### Data for this task

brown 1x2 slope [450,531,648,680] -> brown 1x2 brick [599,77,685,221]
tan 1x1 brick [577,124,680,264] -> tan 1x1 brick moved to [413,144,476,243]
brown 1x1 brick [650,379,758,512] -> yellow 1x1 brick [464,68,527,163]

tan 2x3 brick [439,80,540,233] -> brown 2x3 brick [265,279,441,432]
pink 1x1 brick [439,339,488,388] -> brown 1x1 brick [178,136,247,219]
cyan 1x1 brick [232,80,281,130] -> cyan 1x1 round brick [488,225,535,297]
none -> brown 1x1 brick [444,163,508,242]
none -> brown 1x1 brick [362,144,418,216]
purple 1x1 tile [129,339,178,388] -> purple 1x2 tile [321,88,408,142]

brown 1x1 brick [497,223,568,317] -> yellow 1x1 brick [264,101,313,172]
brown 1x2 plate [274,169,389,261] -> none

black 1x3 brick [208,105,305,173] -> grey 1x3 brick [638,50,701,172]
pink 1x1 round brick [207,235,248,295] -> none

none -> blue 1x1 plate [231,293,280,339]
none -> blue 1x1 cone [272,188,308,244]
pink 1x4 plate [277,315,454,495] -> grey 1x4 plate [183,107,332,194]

######

• _Task details_
Set down all the data exactly as given.

• _Result for this exercise_
brown 1x2 slope [450,531,648,680] -> brown 1x2 brick [599,77,685,221]
tan 1x1 brick [577,124,680,264] -> tan 1x1 brick moved to [413,144,476,243]
brown 1x1 brick [650,379,758,512] -> yellow 1x1 brick [464,68,527,163]

tan 2x3 brick [439,80,540,233] -> brown 2x3 brick [265,279,441,432]
pink 1x1 brick [439,339,488,388] -> brown 1x1 brick [178,136,247,219]
cyan 1x1 brick [232,80,281,130] -> cyan 1x1 round brick [488,225,535,297]
none -> brown 1x1 brick [444,163,508,242]
none -> brown 1x1 brick [362,144,418,216]
purple 1x1 tile [129,339,178,388] -> purple 1x2 tile [321,88,408,142]

brown 1x1 brick [497,223,568,317] -> yellow 1x1 brick [264,101,313,172]
brown 1x2 plate [274,169,389,261] -> none

black 1x3 brick [208,105,305,173] -> grey 1x3 brick [638,50,701,172]
pink 1x1 round brick [207,235,248,295] -> none

none -> blue 1x1 plate [231,293,280,339]
none -> blue 1x1 cone [272,188,308,244]
pink 1x4 plate [277,315,454,495] -> grey 1x4 plate [183,107,332,194]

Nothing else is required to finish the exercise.